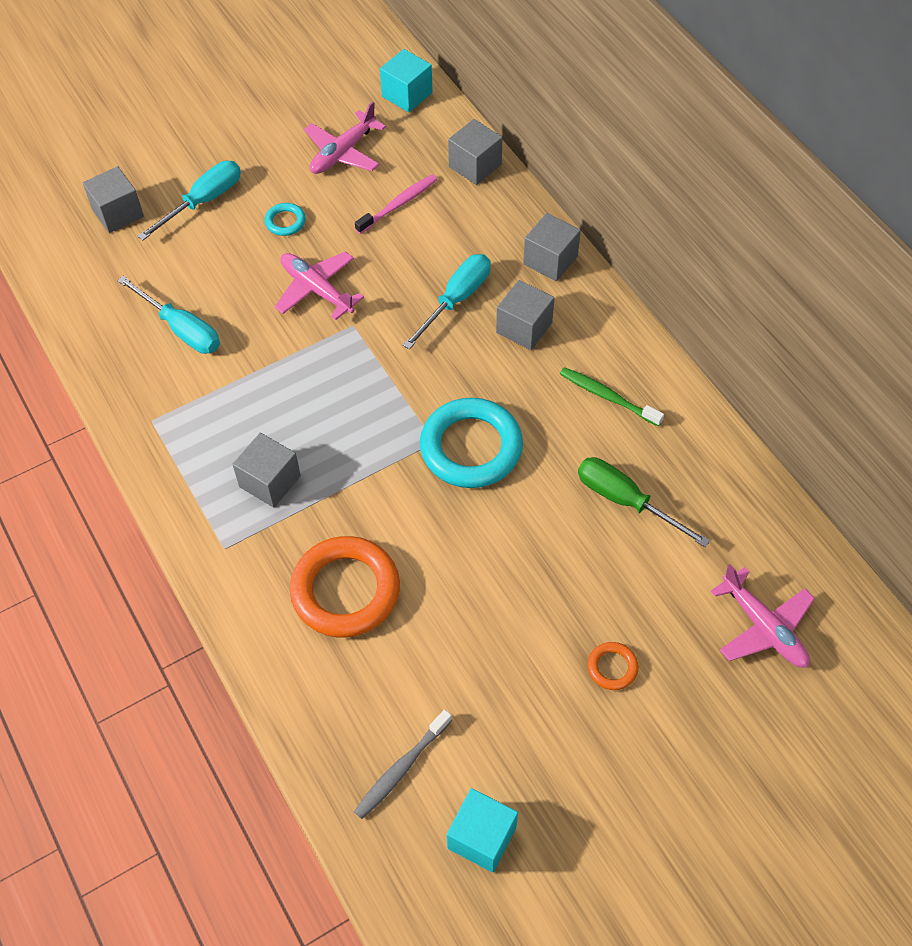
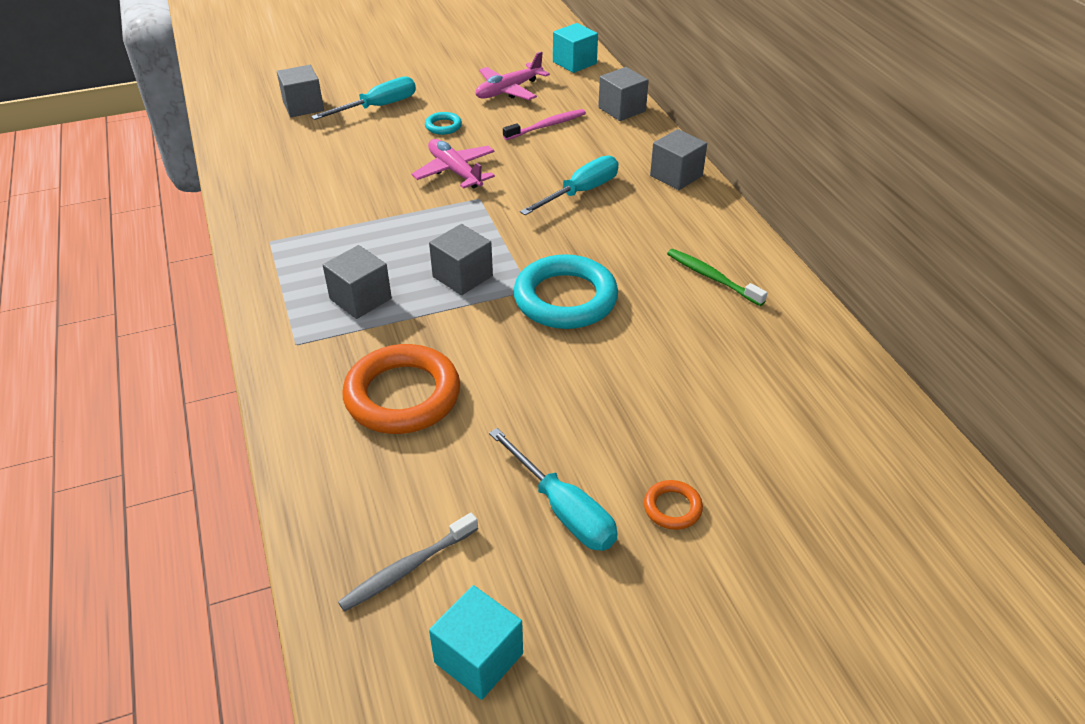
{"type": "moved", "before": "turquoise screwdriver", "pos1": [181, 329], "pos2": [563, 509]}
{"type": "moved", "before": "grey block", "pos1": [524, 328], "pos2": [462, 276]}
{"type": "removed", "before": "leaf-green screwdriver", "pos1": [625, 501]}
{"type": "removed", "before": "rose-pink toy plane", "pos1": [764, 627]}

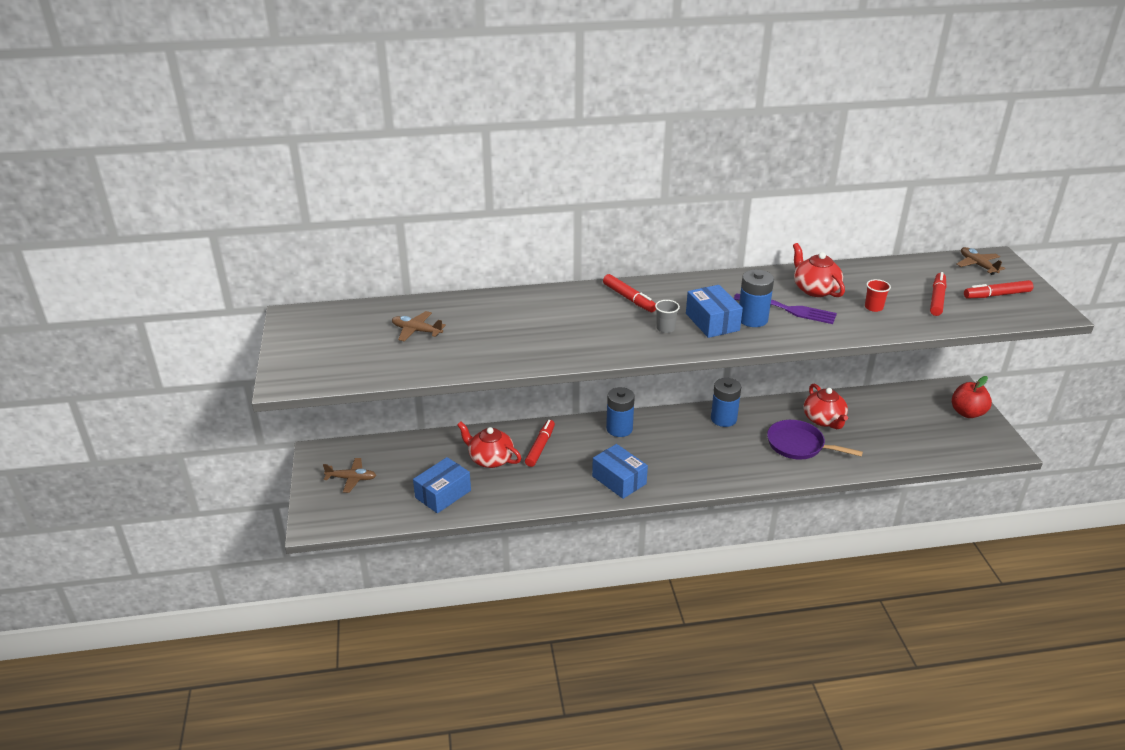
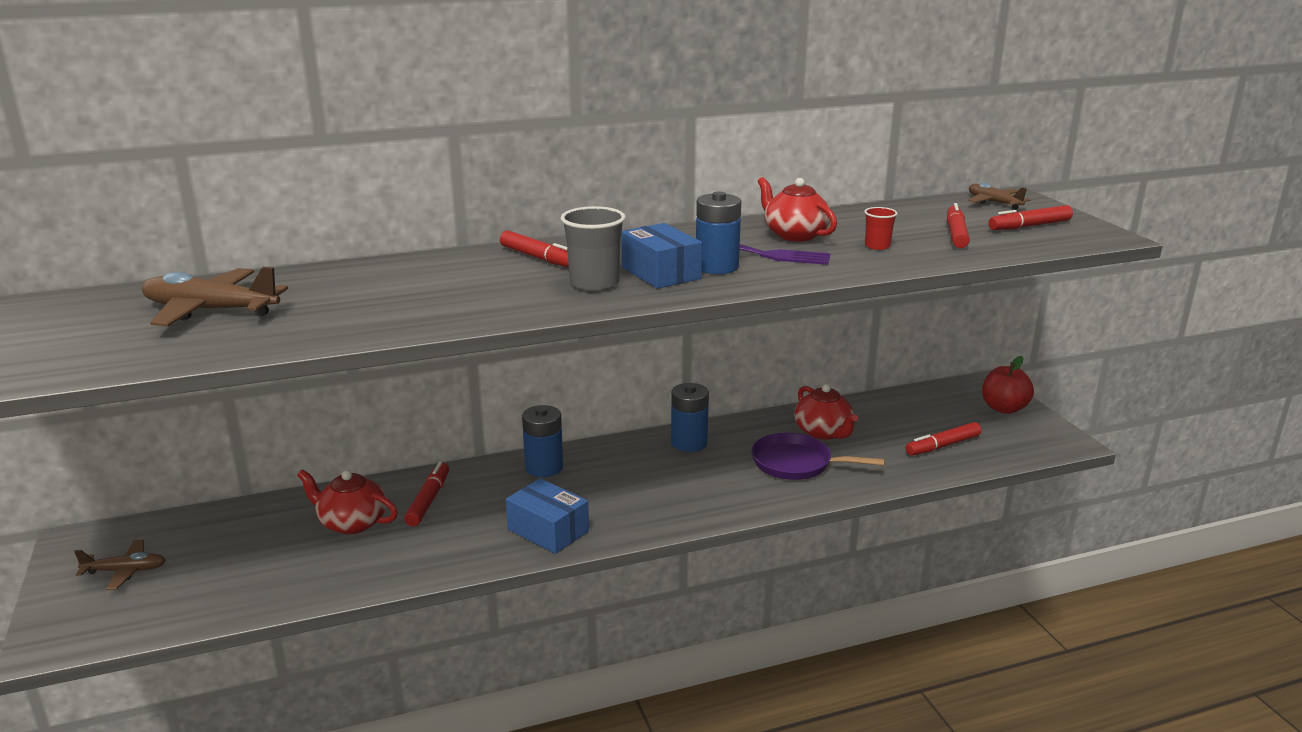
{"type": "resized", "before": "grey tumbler", "pos1": [665, 328], "pos2": [594, 283], "scale": 1.79}
{"type": "resized", "before": "brown toy plane", "pos1": [416, 331], "pos2": [210, 310], "scale": 1.69}
{"type": "removed", "before": "royal blue package", "pos1": [443, 494]}
{"type": "added", "after": "crimson marker pen", "pos2": [943, 446]}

THE PROBLEM
Print the data above in full and exactly as it appears, skipping the pictures.

ANSWER FOR THE TASK
{"type": "moved", "before": "turquoise screwdriver", "pos1": [181, 329], "pos2": [563, 509]}
{"type": "moved", "before": "grey block", "pos1": [524, 328], "pos2": [462, 276]}
{"type": "removed", "before": "leaf-green screwdriver", "pos1": [625, 501]}
{"type": "removed", "before": "rose-pink toy plane", "pos1": [764, 627]}

{"type": "resized", "before": "grey tumbler", "pos1": [665, 328], "pos2": [594, 283], "scale": 1.79}
{"type": "resized", "before": "brown toy plane", "pos1": [416, 331], "pos2": [210, 310], "scale": 1.69}
{"type": "removed", "before": "royal blue package", "pos1": [443, 494]}
{"type": "added", "after": "crimson marker pen", "pos2": [943, 446]}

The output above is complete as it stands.